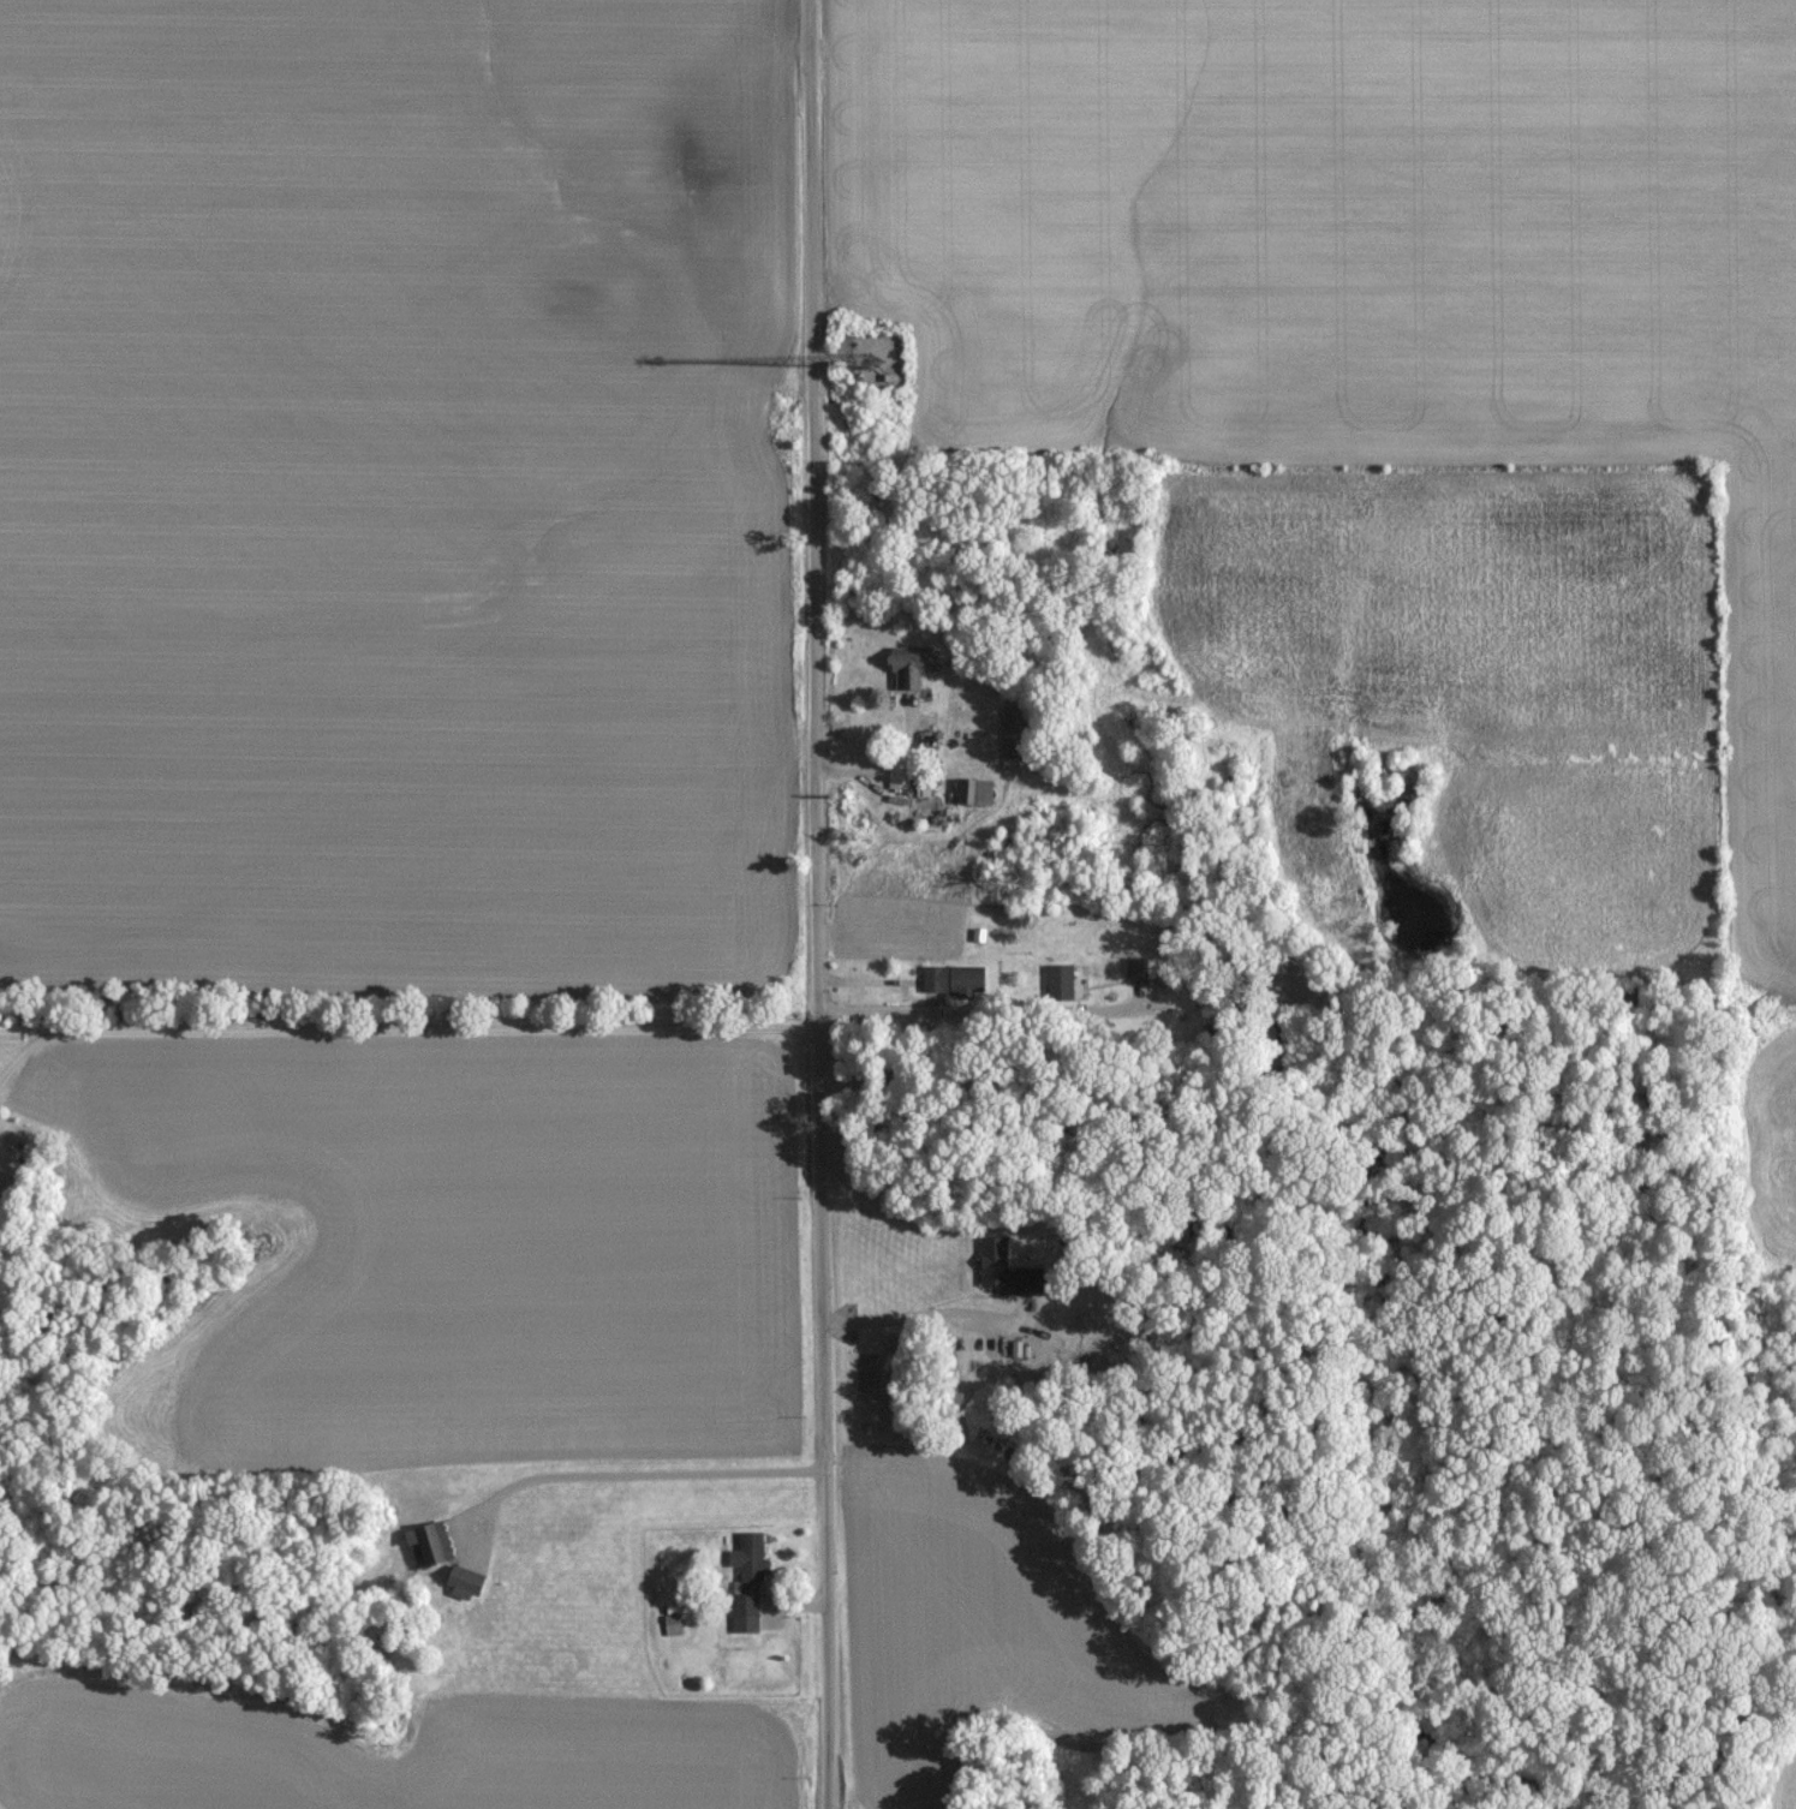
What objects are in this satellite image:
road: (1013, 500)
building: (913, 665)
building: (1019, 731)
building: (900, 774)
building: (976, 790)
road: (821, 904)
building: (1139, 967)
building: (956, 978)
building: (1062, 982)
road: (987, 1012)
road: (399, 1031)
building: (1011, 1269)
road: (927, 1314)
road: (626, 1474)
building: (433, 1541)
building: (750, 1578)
◆ ◆ ◆
• **What is expected**: Reproduce the lines above exactly, image-free.

• **Written reply**:
What objects are in this satellite image:
road: (1013, 500)
building: (913, 665)
building: (1019, 731)
building: (900, 774)
building: (976, 790)
road: (821, 904)
building: (1139, 967)
building: (956, 978)
building: (1062, 982)
road: (987, 1012)
road: (399, 1031)
building: (1011, 1269)
road: (927, 1314)
road: (626, 1474)
building: (433, 1541)
building: (750, 1578)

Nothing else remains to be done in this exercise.